• **SET EXERCISE**:
State how many lines in the rows below contain the word "carpet". Give only the number.

• **DATA FOR THIS TASK**:
:::

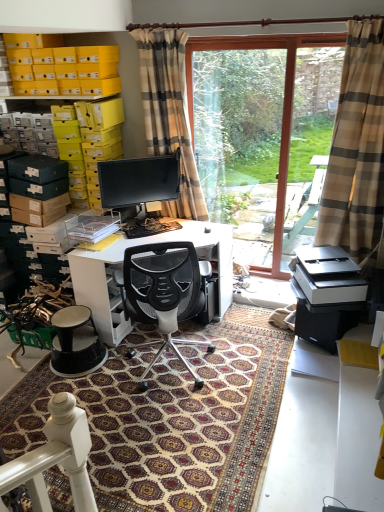
Question: Should I look upward or downward to see patterned carpet at center?

Choices:
 (A) down
 (B) up

Answer: (A)

Question: Considering the relative sizes of beige plaid curtain at right, marked as the 2th curtain in a left-to-right arrangement, and white glossy desk at center in the image provided, is beige plaid curtain at right, marked as the 2th curtain in a left-to-right arrangement, wider than white glossy desk at center?

Choices:
 (A) no
 (B) yes

Answer: (A)

Question: Does beige plaid curtain at right, marked as the 2th curtain in a left-to-right arrangement, appear on the left side of white glossy desk at center?

Choices:
 (A) yes
 (B) no

Answer: (B)

Question: From a real-world perspective, is beige plaid curtain at right, marked as the 2th curtain in a left-to-right arrangement, on white glossy desk at center?

Choices:
 (A) yes
 (B) no

Answer: (A)

Question: Is beige plaid curtain at right, the first curtain when ordered from right to left, positioned far away from white glossy desk at center?

Choices:
 (A) no
 (B) yes

Answer: (B)

Question: Is beige plaid curtain at right, the first curtain when ordered from right to left, further to camera compared to white glossy desk at center?

Choices:
 (A) no
 (B) yes

Answer: (A)

Question: Can you confirm if beige plaid curtain at right, the first curtain when ordered from right to left, is bigger than white glossy desk at center?

Choices:
 (A) yes
 (B) no

Answer: (B)

Question: Does white glossy desk at center have a greater height compared to yellow cardboard boxes at upper left?

Choices:
 (A) no
 (B) yes

Answer: (B)

Question: Is white glossy desk at center further to camera compared to yellow cardboard boxes at upper left?

Choices:
 (A) no
 (B) yes

Answer: (A)

Question: Is white glossy desk at center bigger than yellow cardboard boxes at upper left?

Choices:
 (A) no
 (B) yes

Answer: (B)

Question: Can you confirm if white glossy desk at center is positioned to the right of yellow cardboard boxes at upper left?

Choices:
 (A) no
 (B) yes

Answer: (B)

Question: Does white glossy desk at center have a lesser width compared to yellow cardboard boxes at upper left?

Choices:
 (A) no
 (B) yes

Answer: (A)

Question: Is white glossy desk at center aimed at yellow cardboard boxes at upper left?

Choices:
 (A) no
 (B) yes

Answer: (A)

Question: Considering the relative positions of patterned carpet at center and white glossy desk at center in the image provided, is patterned carpet at center in front of white glossy desk at center?

Choices:
 (A) yes
 (B) no

Answer: (A)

:::

• **SOLVED EXERCISE**:
2